■ LO REQUERIDO ■
Transcribe sin cambios todas las líneas del listado siguiente y omite la imagen en tu respuesta.
____
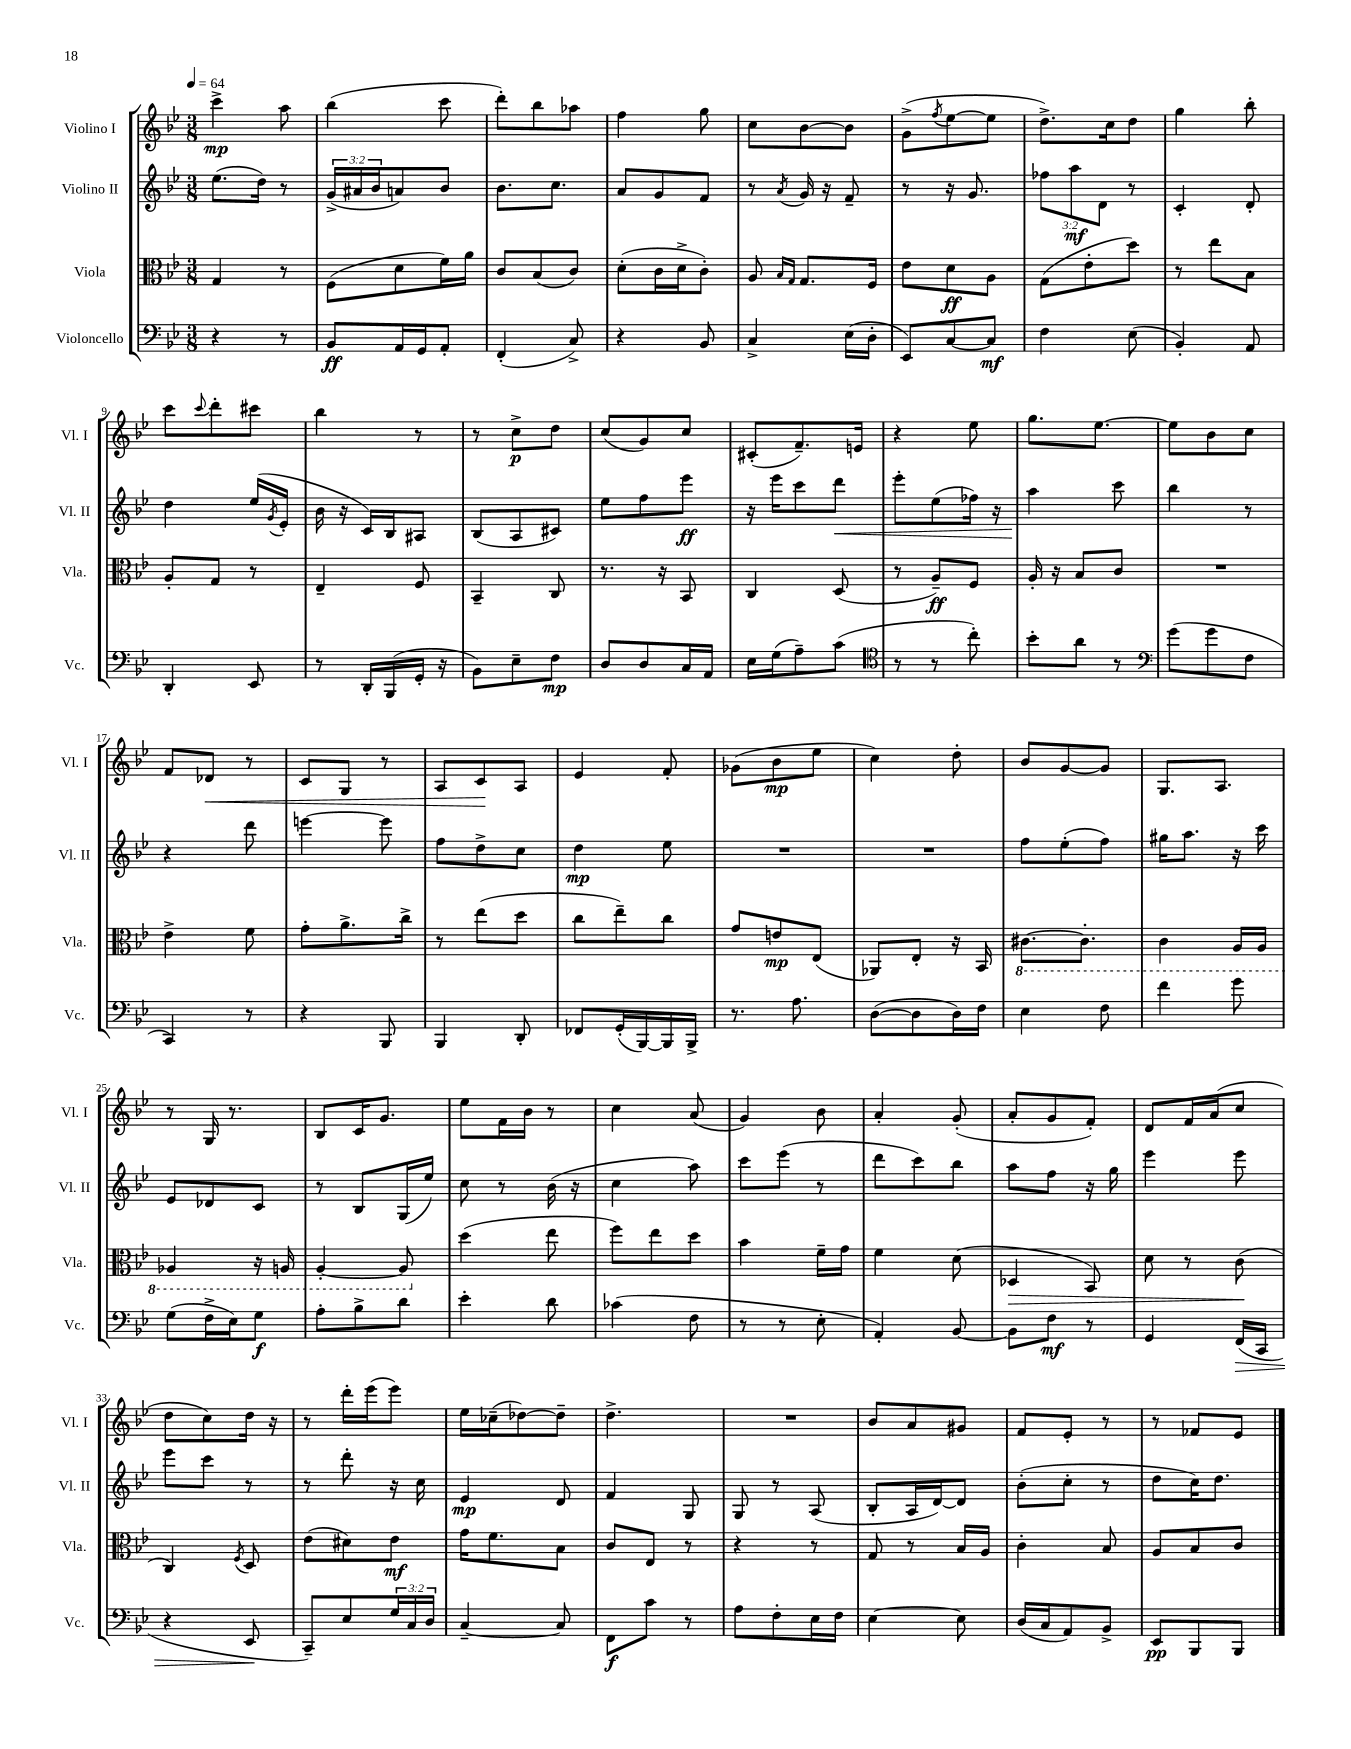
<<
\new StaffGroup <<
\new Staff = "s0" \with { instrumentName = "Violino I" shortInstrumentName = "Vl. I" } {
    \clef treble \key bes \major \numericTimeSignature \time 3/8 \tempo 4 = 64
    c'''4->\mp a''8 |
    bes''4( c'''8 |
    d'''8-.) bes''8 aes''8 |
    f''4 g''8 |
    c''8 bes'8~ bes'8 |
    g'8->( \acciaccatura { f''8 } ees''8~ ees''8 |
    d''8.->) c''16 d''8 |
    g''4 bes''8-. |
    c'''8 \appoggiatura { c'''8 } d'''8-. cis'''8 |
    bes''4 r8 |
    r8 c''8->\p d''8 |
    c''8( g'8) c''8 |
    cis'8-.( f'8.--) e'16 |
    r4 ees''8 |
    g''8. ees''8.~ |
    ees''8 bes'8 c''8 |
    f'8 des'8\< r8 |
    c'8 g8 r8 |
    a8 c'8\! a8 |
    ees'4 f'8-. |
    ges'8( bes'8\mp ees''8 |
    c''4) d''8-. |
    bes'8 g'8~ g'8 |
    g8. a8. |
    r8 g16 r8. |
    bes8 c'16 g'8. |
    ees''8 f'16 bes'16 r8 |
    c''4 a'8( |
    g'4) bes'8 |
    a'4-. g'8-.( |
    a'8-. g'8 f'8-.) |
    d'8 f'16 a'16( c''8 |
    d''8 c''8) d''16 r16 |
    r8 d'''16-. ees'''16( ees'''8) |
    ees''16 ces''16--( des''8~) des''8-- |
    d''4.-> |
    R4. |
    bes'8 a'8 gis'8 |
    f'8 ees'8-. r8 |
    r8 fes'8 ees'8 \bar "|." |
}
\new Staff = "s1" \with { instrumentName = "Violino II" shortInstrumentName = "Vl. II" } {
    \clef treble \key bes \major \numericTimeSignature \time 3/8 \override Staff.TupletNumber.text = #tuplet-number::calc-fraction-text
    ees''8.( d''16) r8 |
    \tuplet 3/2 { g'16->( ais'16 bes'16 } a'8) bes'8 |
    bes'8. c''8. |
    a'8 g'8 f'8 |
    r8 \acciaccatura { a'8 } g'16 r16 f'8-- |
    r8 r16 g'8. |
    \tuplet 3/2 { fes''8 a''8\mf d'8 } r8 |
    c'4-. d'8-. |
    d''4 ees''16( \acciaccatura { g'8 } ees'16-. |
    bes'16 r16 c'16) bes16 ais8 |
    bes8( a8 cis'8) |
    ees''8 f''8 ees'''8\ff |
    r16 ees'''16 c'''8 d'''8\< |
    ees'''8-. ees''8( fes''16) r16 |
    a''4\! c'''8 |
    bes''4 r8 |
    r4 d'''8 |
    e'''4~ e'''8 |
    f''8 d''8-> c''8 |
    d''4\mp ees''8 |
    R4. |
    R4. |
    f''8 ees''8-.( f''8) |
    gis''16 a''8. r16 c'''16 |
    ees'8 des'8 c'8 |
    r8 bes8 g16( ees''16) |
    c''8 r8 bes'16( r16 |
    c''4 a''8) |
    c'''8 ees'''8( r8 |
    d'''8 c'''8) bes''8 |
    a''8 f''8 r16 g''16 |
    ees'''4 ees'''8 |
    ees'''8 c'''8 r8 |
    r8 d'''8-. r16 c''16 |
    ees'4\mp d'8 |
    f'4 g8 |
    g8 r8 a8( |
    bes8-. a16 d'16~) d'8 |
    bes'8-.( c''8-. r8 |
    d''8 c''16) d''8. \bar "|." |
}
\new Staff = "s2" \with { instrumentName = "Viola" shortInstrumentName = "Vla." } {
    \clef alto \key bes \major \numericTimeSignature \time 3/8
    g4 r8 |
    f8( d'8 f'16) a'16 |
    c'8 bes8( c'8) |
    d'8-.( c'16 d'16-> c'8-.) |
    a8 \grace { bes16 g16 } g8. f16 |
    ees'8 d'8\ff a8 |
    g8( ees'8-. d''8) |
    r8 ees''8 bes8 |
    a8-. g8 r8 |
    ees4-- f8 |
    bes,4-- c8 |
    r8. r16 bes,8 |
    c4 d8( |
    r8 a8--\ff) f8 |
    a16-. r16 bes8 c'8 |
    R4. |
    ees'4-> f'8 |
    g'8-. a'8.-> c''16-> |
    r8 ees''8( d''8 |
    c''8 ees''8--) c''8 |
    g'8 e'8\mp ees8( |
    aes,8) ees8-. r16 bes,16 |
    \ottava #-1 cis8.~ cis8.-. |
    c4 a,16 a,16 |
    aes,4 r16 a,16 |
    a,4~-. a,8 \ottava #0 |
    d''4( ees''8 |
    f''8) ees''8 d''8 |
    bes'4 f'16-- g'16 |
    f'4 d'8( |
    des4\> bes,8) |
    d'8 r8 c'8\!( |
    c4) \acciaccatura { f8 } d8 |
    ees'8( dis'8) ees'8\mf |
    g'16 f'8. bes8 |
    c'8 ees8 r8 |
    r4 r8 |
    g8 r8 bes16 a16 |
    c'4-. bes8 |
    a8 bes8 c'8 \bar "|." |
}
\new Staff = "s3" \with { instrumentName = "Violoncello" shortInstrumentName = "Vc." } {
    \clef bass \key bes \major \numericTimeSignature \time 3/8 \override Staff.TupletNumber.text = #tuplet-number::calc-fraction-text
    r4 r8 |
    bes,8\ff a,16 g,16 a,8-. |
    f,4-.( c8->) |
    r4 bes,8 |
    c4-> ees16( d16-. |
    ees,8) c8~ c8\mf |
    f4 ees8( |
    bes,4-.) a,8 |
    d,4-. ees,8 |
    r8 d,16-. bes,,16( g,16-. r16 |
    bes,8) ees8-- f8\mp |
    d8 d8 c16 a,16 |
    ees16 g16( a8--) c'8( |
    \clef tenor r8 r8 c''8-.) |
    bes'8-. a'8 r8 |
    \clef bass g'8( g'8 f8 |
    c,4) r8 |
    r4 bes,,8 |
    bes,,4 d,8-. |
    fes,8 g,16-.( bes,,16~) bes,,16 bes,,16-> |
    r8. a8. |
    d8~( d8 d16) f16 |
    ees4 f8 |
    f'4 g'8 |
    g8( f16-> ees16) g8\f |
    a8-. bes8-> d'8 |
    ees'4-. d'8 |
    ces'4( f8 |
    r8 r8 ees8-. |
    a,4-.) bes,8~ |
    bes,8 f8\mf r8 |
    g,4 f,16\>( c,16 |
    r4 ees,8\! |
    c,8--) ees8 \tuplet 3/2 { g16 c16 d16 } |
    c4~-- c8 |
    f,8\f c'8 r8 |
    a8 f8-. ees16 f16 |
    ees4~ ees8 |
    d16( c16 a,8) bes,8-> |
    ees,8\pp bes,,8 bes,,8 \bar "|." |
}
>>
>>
____
■ RESPUESTA ESCRITA ■
<<
\new StaffGroup <<
\new Staff = "s0" \with { instrumentName = "Violino I" shortInstrumentName = "Vl. I" } {
    \clef treble \key bes \major \numericTimeSignature \time 3/8 \tempo 4 = 64
    c'''4->\mp a''8 |
    bes''4( c'''8 |
    d'''8-.) bes''8 aes''8 |
    f''4 g''8 |
    c''8 bes'8~ bes'8 |
    g'8->( \acciaccatura { f''8 } ees''8~ ees''8 |
    d''8.->) c''16 d''8 |
    g''4 bes''8-. |
    c'''8 \appoggiatura { c'''8 } d'''8-. cis'''8 |
    bes''4 r8 |
    r8 c''8->\p d''8 |
    c''8( g'8) c''8 |
    cis'8-.( f'8.--) e'16 |
    r4 ees''8 |
    g''8. ees''8.~ |
    ees''8 bes'8 c''8 |
    f'8 des'8\< r8 |
    c'8 g8 r8 |
    a8 c'8\! a8 |
    ees'4 f'8-. |
    ges'8( bes'8\mp ees''8 |
    c''4) d''8-. |
    bes'8 g'8~ g'8 |
    g8. a8. |
    r8 g16 r8. |
    bes8 c'16 g'8. |
    ees''8 f'16 bes'16 r8 |
    c''4 a'8( |
    g'4) bes'8 |
    a'4-. g'8-.( |
    a'8-. g'8 f'8-.) |
    d'8 f'16 a'16( c''8 |
    d''8 c''8) d''16 r16 |
    r8 d'''16-. ees'''16( ees'''8) |
    ees''16 ces''16--( des''8~) des''8-- |
    d''4.-> |
    R4. |
    bes'8 a'8 gis'8 |
    f'8 ees'8-. r8 |
    r8 fes'8 ees'8 \bar "|." |
}
\new Staff = "s1" \with { instrumentName = "Violino II" shortInstrumentName = "Vl. II" } {
    \clef treble \key bes \major \numericTimeSignature \time 3/8 \override Staff.TupletNumber.text = #tuplet-number::calc-fraction-text
    ees''8.( d''16) r8 |
    \tuplet 3/2 { g'16->( ais'16 bes'16 } a'8) bes'8 |
    bes'8. c''8. |
    a'8 g'8 f'8 |
    r8 \acciaccatura { a'8 } g'16 r16 f'8-- |
    r8 r16 g'8. |
    \tuplet 3/2 { fes''8 a''8\mf d'8 } r8 |
    c'4-. d'8-. |
    d''4 ees''16( \acciaccatura { g'8 } ees'16-. |
    bes'16 r16 c'16) bes16 ais8 |
    bes8( a8 cis'8) |
    ees''8 f''8 ees'''8\ff |
    r16 ees'''16 c'''8 d'''8\< |
    ees'''8-. ees''8( fes''16) r16 |
    a''4\! c'''8 |
    bes''4 r8 |
    r4 d'''8 |
    e'''4~ e'''8 |
    f''8 d''8-> c''8 |
    d''4\mp ees''8 |
    R4. |
    R4. |
    f''8 ees''8-.( f''8) |
    gis''16 a''8. r16 c'''16 |
    ees'8 des'8 c'8 |
    r8 bes8 g16( ees''16) |
    c''8 r8 bes'16( r16 |
    c''4 a''8) |
    c'''8 ees'''8( r8 |
    d'''8 c'''8) bes''8 |
    a''8 f''8 r16 g''16 |
    ees'''4 ees'''8 |
    ees'''8 c'''8 r8 |
    r8 d'''8-. r16 c''16 |
    ees'4\mp d'8 |
    f'4 g8 |
    g8 r8 a8( |
    bes8-. a16 d'16~) d'8 |
    bes'8-.( c''8-. r8 |
    d''8 c''16) d''8. \bar "|." |
}
\new Staff = "s2" \with { instrumentName = "Viola" shortInstrumentName = "Vla." } {
    \clef alto \key bes \major \numericTimeSignature \time 3/8
    g4 r8 |
    f8( d'8 f'16) a'16 |
    c'8 bes8( c'8) |
    d'8-.( c'16 d'16-> c'8-.) |
    a8 \grace { bes16 g16 } g8. f16 |
    ees'8 d'8\ff a8 |
    g8( ees'8-. d''8) |
    r8 ees''8 bes8 |
    a8-. g8 r8 |
    ees4-- f8 |
    bes,4-- c8 |
    r8. r16 bes,8 |
    c4 d8( |
    r8 a8--\ff) f8 |
    a16-. r16 bes8 c'8 |
    R4. |
    ees'4-> f'8 |
    g'8-. a'8.-> c''16-> |
    r8 ees''8( d''8 |
    c''8 ees''8--) c''8 |
    g'8 e'8\mp ees8( |
    aes,8) ees8-. r16 bes,16 |
    \ottava #-1 cis8.~ cis8.-. |
    c4 a,16 a,16 |
    aes,4 r16 a,16 |
    a,4~-. a,8 \ottava #0 |
    d''4( ees''8 |
    f''8) ees''8 d''8 |
    bes'4 f'16-- g'16 |
    f'4 d'8( |
    des4\> bes,8) |
    d'8 r8 c'8\!( |
    c4) \acciaccatura { f8 } d8 |
    ees'8( dis'8) ees'8\mf |
    g'16 f'8. bes8 |
    c'8 ees8 r8 |
    r4 r8 |
    g8 r8 bes16 a16 |
    c'4-. bes8 |
    a8 bes8 c'8 \bar "|." |
}
\new Staff = "s3" \with { instrumentName = "Violoncello" shortInstrumentName = "Vc." } {
    \clef bass \key bes \major \numericTimeSignature \time 3/8 \override Staff.TupletNumber.text = #tuplet-number::calc-fraction-text
    r4 r8 |
    bes,8\ff a,16 g,16 a,8-. |
    f,4-.( c8->) |
    r4 bes,8 |
    c4-> ees16( d16-. |
    ees,8) c8~ c8\mf |
    f4 ees8( |
    bes,4-.) a,8 |
    d,4-. ees,8 |
    r8 d,16-. bes,,16( g,16-. r16 |
    bes,8) ees8-- f8\mp |
    d8 d8 c16 a,16 |
    ees16 g16( a8--) c'8( |
    \clef tenor r8 r8 c''8-.) |
    bes'8-. a'8 r8 |
    \clef bass g'8( g'8 f8 |
    c,4) r8 |
    r4 bes,,8 |
    bes,,4 d,8-. |
    fes,8 g,16-.( bes,,16~) bes,,16 bes,,16-> |
    r8. a8. |
    d8~( d8 d16) f16 |
    ees4 f8 |
    f'4 g'8 |
    g8( f16-> ees16) g8\f |
    a8-. bes8-> d'8 |
    ees'4-. d'8 |
    ces'4( f8 |
    r8 r8 ees8-. |
    a,4-.) bes,8~ |
    bes,8 f8\mf r8 |
    g,4 f,16\>( c,16 |
    r4 ees,8\! |
    c,8--) ees8 \tuplet 3/2 { g16 c16 d16 } |
    c4~-- c8 |
    f,8\f c'8 r8 |
    a8 f8-. ees16 f16 |
    ees4~ ees8 |
    d16( c16 a,8) bes,8-> |
    ees,8\pp bes,,8 bes,,8 \bar "|." |
}
>>
>>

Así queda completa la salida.